Start of Items

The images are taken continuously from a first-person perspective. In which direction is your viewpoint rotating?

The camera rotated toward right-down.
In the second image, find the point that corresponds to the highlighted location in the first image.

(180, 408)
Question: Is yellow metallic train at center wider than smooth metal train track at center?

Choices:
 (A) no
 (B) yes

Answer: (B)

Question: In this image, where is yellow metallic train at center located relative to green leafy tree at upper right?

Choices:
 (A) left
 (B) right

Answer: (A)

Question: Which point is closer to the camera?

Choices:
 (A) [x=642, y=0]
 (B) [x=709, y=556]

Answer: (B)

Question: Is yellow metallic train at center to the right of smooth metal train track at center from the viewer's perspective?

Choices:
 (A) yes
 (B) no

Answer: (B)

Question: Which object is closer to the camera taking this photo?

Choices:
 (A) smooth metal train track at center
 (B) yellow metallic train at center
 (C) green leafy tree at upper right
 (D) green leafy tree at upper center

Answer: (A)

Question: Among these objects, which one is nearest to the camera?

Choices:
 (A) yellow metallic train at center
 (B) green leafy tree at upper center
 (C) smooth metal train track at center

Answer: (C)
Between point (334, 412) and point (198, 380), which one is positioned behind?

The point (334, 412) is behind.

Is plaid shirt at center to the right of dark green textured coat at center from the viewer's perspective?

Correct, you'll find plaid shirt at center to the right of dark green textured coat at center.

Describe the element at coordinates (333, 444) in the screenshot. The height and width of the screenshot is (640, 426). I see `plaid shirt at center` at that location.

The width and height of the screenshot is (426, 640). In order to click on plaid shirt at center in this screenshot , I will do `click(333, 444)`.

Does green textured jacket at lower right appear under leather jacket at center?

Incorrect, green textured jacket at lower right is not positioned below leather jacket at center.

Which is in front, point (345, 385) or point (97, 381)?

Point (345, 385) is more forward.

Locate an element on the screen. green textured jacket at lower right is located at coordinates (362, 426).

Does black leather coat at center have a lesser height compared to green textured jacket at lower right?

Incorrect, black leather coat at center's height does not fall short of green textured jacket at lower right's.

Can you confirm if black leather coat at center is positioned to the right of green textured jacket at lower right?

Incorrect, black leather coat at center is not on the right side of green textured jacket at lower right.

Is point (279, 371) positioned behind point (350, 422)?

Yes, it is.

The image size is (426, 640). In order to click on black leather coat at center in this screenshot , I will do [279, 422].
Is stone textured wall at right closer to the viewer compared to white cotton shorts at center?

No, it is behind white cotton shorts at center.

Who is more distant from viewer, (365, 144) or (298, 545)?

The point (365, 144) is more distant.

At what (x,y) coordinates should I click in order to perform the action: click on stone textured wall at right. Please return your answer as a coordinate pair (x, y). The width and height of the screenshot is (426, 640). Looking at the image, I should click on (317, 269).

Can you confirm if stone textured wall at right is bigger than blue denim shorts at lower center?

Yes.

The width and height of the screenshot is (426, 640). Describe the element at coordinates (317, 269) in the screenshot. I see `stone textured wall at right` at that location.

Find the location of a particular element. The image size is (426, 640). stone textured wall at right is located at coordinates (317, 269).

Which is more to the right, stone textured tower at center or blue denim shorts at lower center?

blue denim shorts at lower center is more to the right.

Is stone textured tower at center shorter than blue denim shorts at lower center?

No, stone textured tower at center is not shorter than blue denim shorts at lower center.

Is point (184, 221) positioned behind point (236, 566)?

End of Items

> **Aim of the task**:
Please duplicate the material above line for line, changing nothing.

> **Final result**:
The images are taken continuously from a first-person perspective. In which direction is your viewpoint rotating?

The camera rotated toward right-down.
In the second image, find the point that corresponds to the highlighted location in the first image.

(180, 408)
Question: Is yellow metallic train at center wider than smooth metal train track at center?

Choices:
 (A) no
 (B) yes

Answer: (B)

Question: In this image, where is yellow metallic train at center located relative to green leafy tree at upper right?

Choices:
 (A) left
 (B) right

Answer: (A)

Question: Which point is closer to the camera?

Choices:
 (A) [x=642, y=0]
 (B) [x=709, y=556]

Answer: (B)

Question: Is yellow metallic train at center to the right of smooth metal train track at center from the viewer's perspective?

Choices:
 (A) yes
 (B) no

Answer: (B)

Question: Which object is closer to the camera taking this photo?

Choices:
 (A) smooth metal train track at center
 (B) yellow metallic train at center
 (C) green leafy tree at upper right
 (D) green leafy tree at upper center

Answer: (A)

Question: Among these objects, which one is nearest to the camera?

Choices:
 (A) yellow metallic train at center
 (B) green leafy tree at upper center
 (C) smooth metal train track at center

Answer: (C)
Between point (334, 412) and point (198, 380), which one is positioned behind?

The point (334, 412) is behind.

Is plaid shirt at center to the right of dark green textured coat at center from the viewer's perspective?

Correct, you'll find plaid shirt at center to the right of dark green textured coat at center.

Describe the element at coordinates (333, 444) in the screenshot. The height and width of the screenshot is (640, 426). I see `plaid shirt at center` at that location.

The width and height of the screenshot is (426, 640). In order to click on plaid shirt at center in this screenshot , I will do `click(333, 444)`.

Does green textured jacket at lower right appear under leather jacket at center?

Incorrect, green textured jacket at lower right is not positioned below leather jacket at center.

Which is in front, point (345, 385) or point (97, 381)?

Point (345, 385) is more forward.

Locate an element on the screen. green textured jacket at lower right is located at coordinates (362, 426).

Does black leather coat at center have a lesser height compared to green textured jacket at lower right?

Incorrect, black leather coat at center's height does not fall short of green textured jacket at lower right's.

Can you confirm if black leather coat at center is positioned to the right of green textured jacket at lower right?

Incorrect, black leather coat at center is not on the right side of green textured jacket at lower right.

Is point (279, 371) positioned behind point (350, 422)?

Yes, it is.

The image size is (426, 640). In order to click on black leather coat at center in this screenshot , I will do [279, 422].
Is stone textured wall at right closer to the viewer compared to white cotton shorts at center?

No, it is behind white cotton shorts at center.

Who is more distant from viewer, (365, 144) or (298, 545)?

The point (365, 144) is more distant.

At what (x,y) coordinates should I click in order to perform the action: click on stone textured wall at right. Please return your answer as a coordinate pair (x, y). The width and height of the screenshot is (426, 640). Looking at the image, I should click on (317, 269).

Can you confirm if stone textured wall at right is bigger than blue denim shorts at lower center?

Yes.

The width and height of the screenshot is (426, 640). Describe the element at coordinates (317, 269) in the screenshot. I see `stone textured wall at right` at that location.

Find the location of a particular element. The image size is (426, 640). stone textured wall at right is located at coordinates (317, 269).

Which is more to the right, stone textured tower at center or blue denim shorts at lower center?

blue denim shorts at lower center is more to the right.

Is stone textured tower at center shorter than blue denim shorts at lower center?

No, stone textured tower at center is not shorter than blue denim shorts at lower center.

Is point (184, 221) positioned behind point (236, 566)?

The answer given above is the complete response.